------ Task material ------

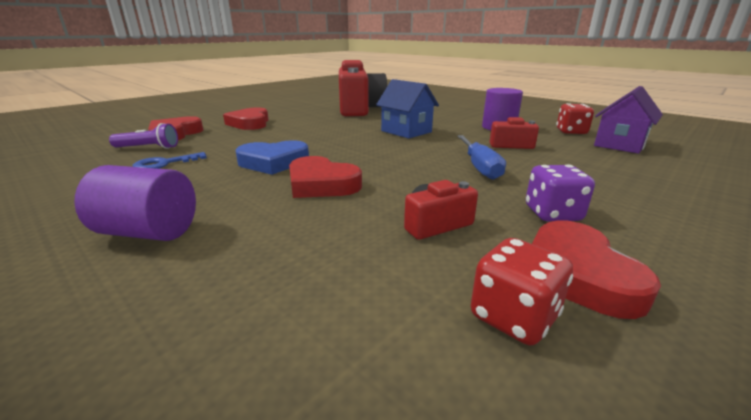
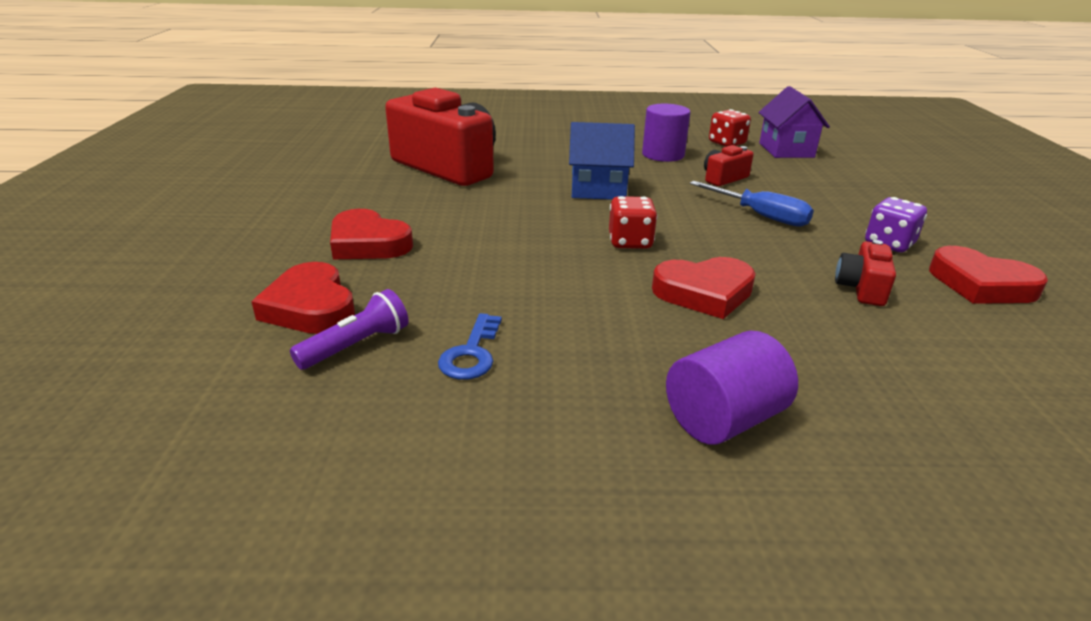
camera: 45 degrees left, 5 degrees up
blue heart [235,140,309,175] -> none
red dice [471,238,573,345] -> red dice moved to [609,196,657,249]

------
------ Task material ------

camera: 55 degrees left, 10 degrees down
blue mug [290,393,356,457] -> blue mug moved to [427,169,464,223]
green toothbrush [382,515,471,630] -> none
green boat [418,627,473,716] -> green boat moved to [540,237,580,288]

------
------ Task material ------

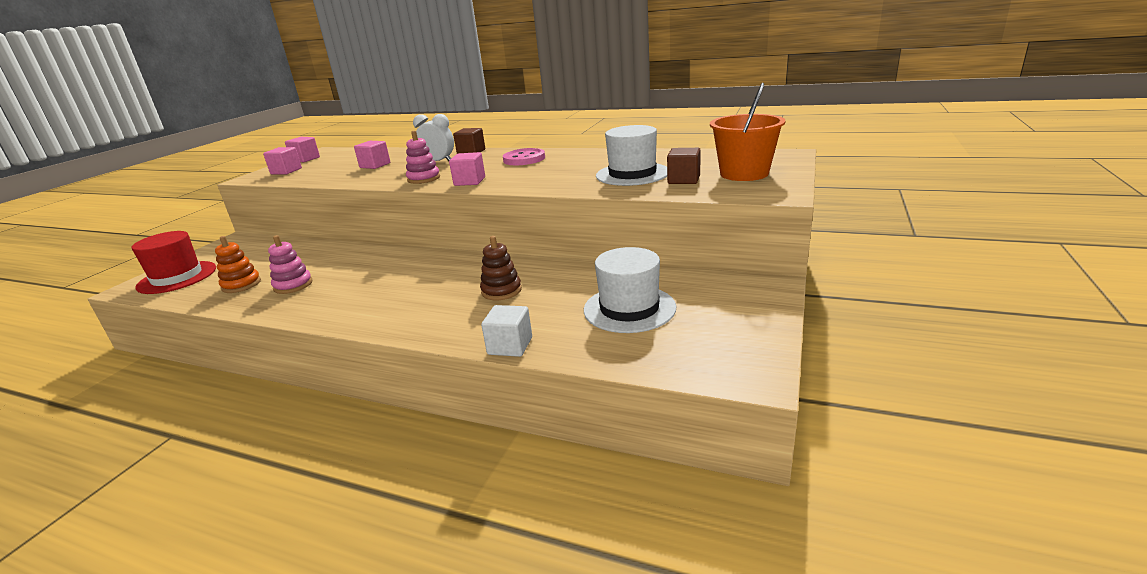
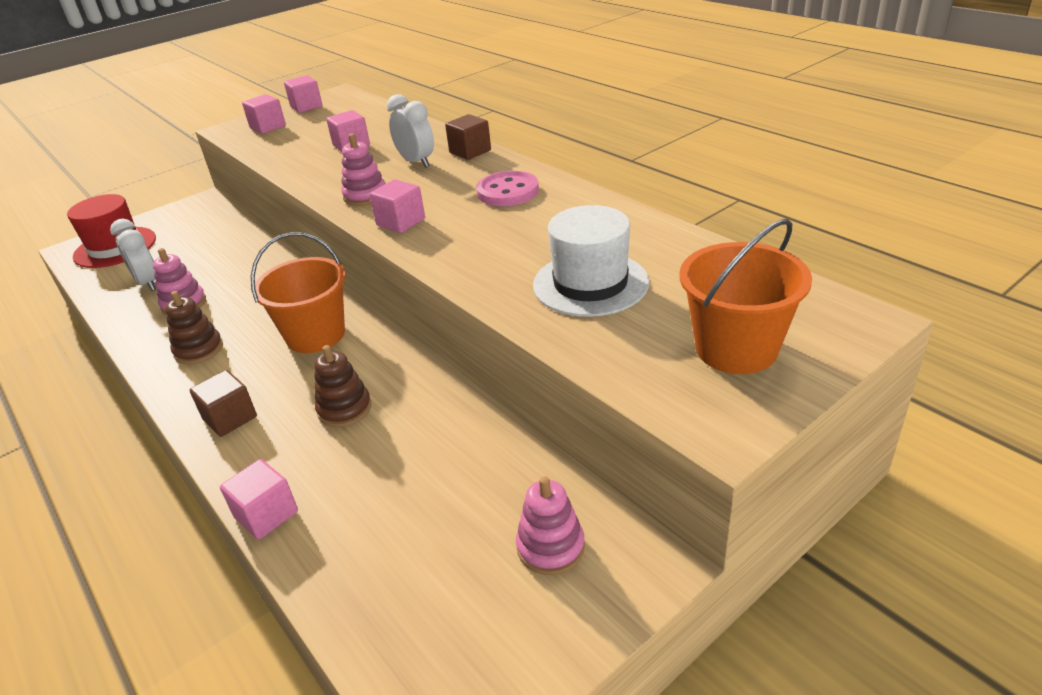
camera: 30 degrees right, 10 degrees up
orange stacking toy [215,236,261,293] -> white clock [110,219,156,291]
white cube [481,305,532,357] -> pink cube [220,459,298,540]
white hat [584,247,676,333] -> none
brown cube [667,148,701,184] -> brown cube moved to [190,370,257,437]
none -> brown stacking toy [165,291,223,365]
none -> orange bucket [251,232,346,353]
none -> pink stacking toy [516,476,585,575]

------

◆ Exercise: Search the listing above for the lines with "white hat [584,247,676,333] -> none" and "none -> pink stacking toy [516,476,585,575]", then output those lines and all lines between them exactly.

◆ Answer to the problem:
white hat [584,247,676,333] -> none
brown cube [667,148,701,184] -> brown cube moved to [190,370,257,437]
none -> brown stacking toy [165,291,223,365]
none -> orange bucket [251,232,346,353]
none -> pink stacking toy [516,476,585,575]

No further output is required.